▶ To do: Which lines of the listing below contain the string "index"? Gather every such line and copy it out in full.

-- START Data provided --

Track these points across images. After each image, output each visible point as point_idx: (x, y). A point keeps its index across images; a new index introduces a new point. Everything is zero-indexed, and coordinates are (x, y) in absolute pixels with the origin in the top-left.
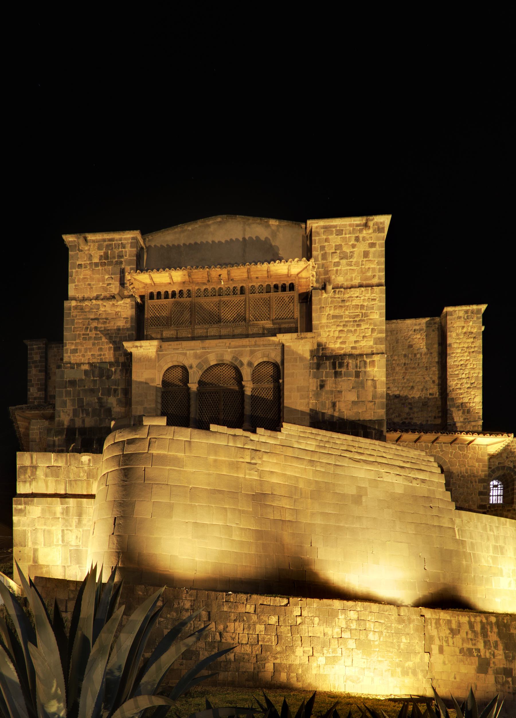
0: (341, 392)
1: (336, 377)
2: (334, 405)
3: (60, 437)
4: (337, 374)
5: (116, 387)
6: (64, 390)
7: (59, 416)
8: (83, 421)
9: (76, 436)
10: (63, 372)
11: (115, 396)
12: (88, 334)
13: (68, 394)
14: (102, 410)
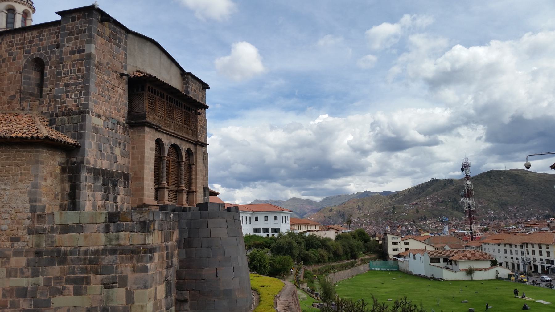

-- END Data provided --

▶ Expected answer:
Track these points across images. After each image, output each visible point as point_idx: (x, y). A point keeps its index across images; a new index introduces a new point. Everything is zero-indexed, and coordinates are (x, y) in absolute pixels with the origin in the top-left.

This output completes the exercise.